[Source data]
##########

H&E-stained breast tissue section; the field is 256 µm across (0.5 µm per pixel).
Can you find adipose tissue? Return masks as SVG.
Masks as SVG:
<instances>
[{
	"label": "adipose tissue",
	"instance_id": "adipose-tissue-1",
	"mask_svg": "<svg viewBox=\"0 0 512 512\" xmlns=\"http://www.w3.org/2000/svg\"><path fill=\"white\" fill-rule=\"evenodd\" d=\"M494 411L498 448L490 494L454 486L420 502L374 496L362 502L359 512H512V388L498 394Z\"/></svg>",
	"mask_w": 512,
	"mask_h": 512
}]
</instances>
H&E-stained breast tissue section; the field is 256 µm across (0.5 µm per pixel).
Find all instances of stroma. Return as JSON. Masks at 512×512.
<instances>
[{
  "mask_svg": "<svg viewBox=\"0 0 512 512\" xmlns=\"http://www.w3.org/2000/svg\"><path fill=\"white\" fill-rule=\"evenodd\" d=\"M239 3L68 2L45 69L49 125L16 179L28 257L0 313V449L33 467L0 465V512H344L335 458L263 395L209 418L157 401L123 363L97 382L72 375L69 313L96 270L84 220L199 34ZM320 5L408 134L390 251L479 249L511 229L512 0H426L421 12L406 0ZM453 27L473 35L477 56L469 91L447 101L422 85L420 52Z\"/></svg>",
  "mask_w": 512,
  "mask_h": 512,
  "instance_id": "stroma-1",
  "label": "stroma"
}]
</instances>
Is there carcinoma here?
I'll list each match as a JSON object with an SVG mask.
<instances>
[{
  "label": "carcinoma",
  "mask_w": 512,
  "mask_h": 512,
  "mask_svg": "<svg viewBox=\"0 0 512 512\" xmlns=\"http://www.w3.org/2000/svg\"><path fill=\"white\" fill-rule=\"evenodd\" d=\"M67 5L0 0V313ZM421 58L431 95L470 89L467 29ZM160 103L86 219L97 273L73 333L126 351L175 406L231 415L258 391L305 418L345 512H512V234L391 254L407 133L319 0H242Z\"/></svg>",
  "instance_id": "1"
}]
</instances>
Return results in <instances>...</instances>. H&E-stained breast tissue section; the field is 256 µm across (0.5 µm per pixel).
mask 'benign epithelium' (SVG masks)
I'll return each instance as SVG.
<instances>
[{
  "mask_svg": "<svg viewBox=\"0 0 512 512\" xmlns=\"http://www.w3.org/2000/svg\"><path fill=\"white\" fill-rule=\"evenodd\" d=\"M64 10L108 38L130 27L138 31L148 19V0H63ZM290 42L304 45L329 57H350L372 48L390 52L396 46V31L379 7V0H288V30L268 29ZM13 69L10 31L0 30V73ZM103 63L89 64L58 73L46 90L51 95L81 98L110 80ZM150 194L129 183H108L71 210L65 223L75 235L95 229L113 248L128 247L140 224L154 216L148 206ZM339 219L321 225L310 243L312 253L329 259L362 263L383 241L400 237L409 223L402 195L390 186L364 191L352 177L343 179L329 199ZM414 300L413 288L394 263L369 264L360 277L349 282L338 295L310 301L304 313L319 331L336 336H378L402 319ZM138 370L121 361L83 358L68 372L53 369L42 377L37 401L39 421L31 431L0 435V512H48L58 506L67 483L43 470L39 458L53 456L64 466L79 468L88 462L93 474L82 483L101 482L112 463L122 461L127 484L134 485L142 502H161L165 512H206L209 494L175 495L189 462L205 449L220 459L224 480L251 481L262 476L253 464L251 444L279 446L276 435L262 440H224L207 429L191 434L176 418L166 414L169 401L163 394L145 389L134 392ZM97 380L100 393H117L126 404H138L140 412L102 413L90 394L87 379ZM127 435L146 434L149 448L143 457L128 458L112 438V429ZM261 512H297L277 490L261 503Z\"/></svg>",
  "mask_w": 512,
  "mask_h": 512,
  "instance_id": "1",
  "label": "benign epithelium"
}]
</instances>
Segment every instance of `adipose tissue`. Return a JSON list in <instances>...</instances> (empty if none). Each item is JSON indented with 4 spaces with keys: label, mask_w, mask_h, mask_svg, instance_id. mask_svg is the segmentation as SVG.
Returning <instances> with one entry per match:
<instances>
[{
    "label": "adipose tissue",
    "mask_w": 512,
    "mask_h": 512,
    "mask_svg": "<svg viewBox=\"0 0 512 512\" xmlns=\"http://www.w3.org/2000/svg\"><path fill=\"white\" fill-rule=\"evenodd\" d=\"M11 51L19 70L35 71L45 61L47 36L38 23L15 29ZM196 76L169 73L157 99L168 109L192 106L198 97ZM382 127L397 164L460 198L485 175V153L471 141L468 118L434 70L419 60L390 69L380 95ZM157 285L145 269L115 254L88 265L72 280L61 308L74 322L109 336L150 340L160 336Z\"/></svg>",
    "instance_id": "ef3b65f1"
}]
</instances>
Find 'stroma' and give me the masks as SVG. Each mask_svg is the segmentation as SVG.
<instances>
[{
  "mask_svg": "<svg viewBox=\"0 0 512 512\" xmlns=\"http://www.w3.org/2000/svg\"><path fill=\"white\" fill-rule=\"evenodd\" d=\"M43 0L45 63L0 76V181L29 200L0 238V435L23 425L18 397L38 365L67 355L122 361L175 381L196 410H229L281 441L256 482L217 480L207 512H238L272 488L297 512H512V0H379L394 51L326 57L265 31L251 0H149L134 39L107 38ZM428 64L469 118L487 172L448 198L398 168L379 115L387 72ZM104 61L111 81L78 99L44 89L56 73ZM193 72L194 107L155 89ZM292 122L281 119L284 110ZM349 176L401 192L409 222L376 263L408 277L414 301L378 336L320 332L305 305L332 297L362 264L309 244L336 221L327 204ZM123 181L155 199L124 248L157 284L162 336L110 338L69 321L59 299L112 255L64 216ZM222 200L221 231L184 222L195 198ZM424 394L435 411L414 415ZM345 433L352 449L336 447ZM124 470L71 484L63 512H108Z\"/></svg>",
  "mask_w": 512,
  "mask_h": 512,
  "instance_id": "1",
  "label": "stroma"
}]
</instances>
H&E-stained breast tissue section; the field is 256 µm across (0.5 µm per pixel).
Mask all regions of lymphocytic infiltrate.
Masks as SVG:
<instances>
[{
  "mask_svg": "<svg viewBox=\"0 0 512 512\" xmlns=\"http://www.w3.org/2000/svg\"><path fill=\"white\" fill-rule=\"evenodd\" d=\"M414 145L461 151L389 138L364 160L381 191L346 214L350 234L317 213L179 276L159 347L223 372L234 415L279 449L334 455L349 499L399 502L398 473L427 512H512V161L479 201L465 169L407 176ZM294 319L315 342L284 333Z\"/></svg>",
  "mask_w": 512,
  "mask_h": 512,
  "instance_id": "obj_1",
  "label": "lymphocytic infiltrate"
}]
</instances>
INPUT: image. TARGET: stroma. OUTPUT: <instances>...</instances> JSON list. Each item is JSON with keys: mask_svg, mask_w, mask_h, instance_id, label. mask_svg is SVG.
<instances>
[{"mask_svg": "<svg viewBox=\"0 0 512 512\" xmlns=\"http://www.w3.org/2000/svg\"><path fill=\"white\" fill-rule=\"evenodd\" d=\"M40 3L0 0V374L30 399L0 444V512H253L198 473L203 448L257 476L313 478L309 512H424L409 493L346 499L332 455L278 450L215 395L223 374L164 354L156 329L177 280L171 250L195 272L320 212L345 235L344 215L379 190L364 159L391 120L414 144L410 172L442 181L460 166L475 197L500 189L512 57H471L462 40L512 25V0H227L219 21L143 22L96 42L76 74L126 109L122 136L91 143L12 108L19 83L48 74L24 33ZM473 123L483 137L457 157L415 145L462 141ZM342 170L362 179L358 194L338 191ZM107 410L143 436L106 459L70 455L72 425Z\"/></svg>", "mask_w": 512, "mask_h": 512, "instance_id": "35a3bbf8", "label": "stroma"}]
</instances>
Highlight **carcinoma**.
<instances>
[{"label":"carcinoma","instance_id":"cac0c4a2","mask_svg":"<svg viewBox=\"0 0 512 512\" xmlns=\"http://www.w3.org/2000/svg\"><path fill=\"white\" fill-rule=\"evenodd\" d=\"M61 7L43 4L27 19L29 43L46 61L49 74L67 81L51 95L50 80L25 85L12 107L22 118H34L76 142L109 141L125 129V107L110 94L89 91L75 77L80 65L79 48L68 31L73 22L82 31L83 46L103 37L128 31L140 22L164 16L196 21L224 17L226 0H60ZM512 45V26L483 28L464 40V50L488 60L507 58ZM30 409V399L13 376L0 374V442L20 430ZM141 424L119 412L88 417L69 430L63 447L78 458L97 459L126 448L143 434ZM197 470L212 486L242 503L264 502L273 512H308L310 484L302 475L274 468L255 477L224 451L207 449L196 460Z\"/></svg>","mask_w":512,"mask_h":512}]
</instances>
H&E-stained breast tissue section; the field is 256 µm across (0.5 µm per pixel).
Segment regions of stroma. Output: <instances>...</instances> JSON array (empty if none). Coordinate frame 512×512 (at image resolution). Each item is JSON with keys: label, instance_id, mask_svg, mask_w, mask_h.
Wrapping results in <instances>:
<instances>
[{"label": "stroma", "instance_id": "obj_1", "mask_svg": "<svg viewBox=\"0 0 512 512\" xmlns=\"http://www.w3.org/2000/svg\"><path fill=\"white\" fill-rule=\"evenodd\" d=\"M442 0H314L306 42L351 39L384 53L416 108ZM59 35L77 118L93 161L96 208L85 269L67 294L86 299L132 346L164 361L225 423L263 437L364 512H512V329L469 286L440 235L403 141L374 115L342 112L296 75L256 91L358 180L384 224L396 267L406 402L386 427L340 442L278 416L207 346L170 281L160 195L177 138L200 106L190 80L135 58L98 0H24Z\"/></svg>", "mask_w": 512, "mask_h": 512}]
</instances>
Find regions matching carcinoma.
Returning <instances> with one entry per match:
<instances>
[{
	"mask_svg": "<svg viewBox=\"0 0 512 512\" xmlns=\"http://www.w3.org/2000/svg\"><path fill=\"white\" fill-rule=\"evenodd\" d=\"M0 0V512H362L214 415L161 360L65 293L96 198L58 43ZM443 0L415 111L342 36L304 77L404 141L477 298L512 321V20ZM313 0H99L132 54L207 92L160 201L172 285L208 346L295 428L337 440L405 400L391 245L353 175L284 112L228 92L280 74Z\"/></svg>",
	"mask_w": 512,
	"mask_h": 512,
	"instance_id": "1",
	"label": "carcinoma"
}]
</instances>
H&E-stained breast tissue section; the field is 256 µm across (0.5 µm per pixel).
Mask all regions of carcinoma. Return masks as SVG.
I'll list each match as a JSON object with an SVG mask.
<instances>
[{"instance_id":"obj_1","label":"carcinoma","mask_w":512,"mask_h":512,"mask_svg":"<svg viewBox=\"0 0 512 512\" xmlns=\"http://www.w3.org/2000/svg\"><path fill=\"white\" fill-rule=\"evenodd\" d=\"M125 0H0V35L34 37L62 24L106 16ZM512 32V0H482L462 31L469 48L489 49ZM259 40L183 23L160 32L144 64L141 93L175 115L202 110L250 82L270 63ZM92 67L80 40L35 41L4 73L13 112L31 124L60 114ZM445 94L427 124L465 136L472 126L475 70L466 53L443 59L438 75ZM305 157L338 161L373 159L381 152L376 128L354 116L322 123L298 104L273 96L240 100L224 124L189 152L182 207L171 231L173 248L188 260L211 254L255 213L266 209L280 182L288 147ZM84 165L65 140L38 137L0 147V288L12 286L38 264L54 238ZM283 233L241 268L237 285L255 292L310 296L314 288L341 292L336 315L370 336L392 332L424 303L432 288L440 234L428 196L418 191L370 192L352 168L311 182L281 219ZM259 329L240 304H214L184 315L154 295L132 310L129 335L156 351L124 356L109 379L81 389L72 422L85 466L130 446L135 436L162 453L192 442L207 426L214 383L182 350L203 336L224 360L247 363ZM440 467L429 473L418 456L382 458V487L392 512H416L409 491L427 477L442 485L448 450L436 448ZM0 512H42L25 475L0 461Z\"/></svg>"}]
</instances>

##########

● THE PROBLEM
Starting at the first line of the records, print each line exactly, stopping after the line that contains "Return results in".

● REPLY TO THE TASK
H&E-stained breast tissue section; the field is 256 µm across (0.5 µm per pixel).
Can you find adipose tissue? Return masks as SVG.
Masks as SVG:
<instances>
[{
	"label": "adipose tissue",
	"instance_id": "adipose-tissue-1",
	"mask_svg": "<svg viewBox=\"0 0 512 512\" xmlns=\"http://www.w3.org/2000/svg\"><path fill=\"white\" fill-rule=\"evenodd\" d=\"M494 411L498 448L490 494L454 486L420 502L374 496L362 502L359 512H512V388L498 394Z\"/></svg>",
	"mask_w": 512,
	"mask_h": 512
}]
</instances>
H&E-stained breast tissue section; the field is 256 µm across (0.5 µm per pixel).
Find all instances of stroma. Return as JSON. Masks at 512×512.
<instances>
[{
  "mask_svg": "<svg viewBox=\"0 0 512 512\" xmlns=\"http://www.w3.org/2000/svg\"><path fill=\"white\" fill-rule=\"evenodd\" d=\"M239 3L68 2L45 69L49 125L16 179L28 257L0 313V449L33 467L0 465V512H344L335 458L263 395L209 418L157 401L123 363L97 382L72 375L69 313L96 270L84 220L199 34ZM320 5L408 134L390 251L479 249L511 229L512 0H426L421 12L406 0ZM453 27L473 35L477 56L469 91L447 101L422 85L420 52Z\"/></svg>",
  "mask_w": 512,
  "mask_h": 512,
  "instance_id": "stroma-1",
  "label": "stroma"
}]
</instances>
Is there carcinoma here?
I'll list each match as a JSON object with an SVG mask.
<instances>
[{
  "label": "carcinoma",
  "mask_w": 512,
  "mask_h": 512,
  "mask_svg": "<svg viewBox=\"0 0 512 512\" xmlns=\"http://www.w3.org/2000/svg\"><path fill=\"white\" fill-rule=\"evenodd\" d=\"M67 5L0 0V313ZM421 58L431 95L470 89L467 29ZM160 103L86 219L97 273L73 333L126 351L175 406L231 415L258 391L305 418L345 512H512V234L391 254L407 133L319 0H242Z\"/></svg>",
  "instance_id": "1"
}]
</instances>
Return results in <instances>...</instances>. H&E-stained breast tissue section; the field is 256 µm across (0.5 µm per pixel).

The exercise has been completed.